*Brief:* Write out only the lines running from the one that contains "(432, 205) = (433, 198): red" to the end of the material, both ends included.

<<<<

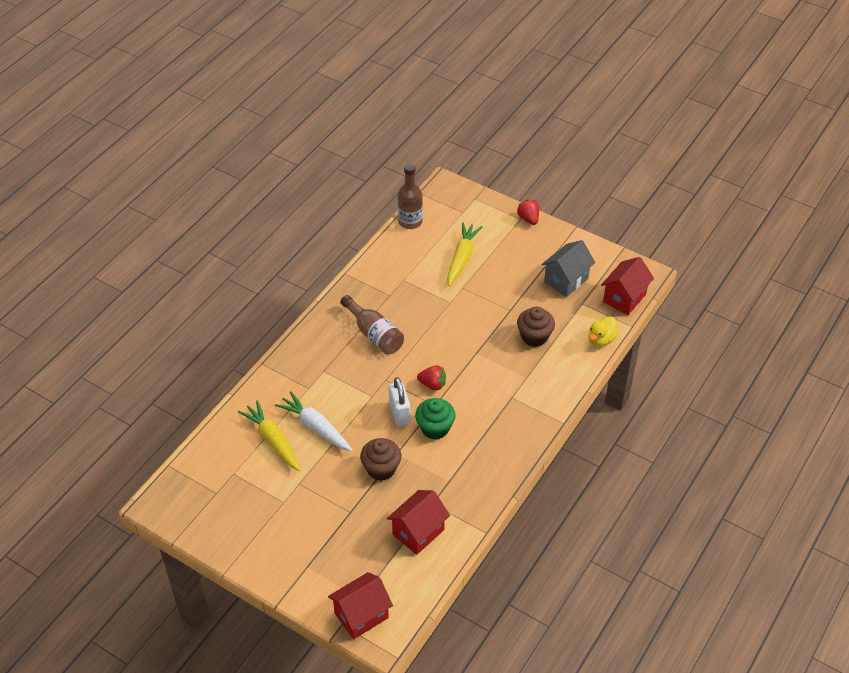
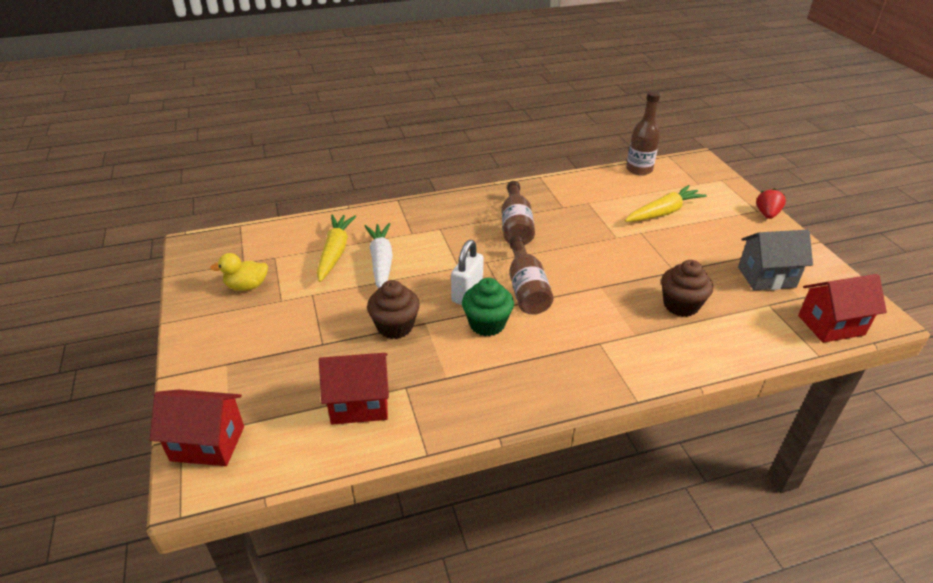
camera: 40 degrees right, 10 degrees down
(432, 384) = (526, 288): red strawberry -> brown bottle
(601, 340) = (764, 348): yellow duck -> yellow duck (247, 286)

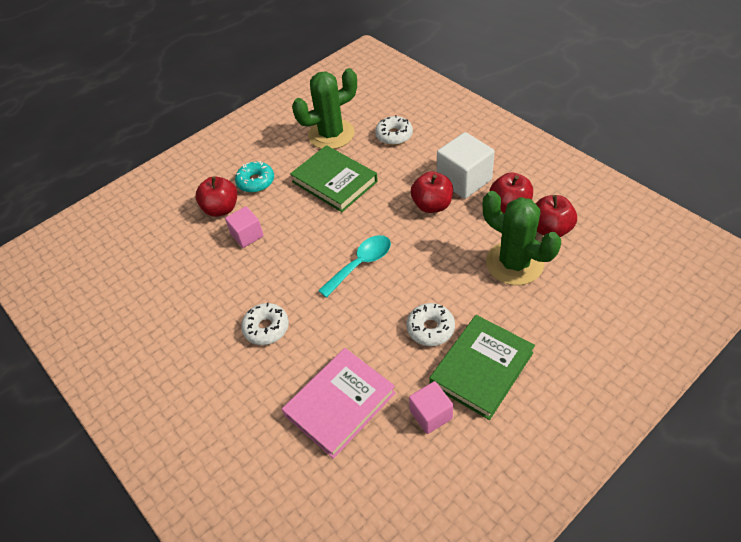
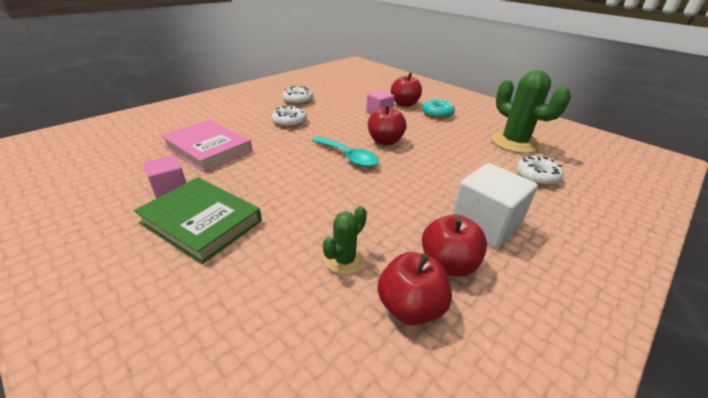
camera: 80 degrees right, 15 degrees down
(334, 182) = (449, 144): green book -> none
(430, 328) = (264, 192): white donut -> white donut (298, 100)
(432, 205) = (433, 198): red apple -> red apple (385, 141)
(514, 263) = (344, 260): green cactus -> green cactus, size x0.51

>>>>

*Output for this task:*
(432, 205) = (433, 198): red apple -> red apple (385, 141)
(514, 263) = (344, 260): green cactus -> green cactus, size x0.51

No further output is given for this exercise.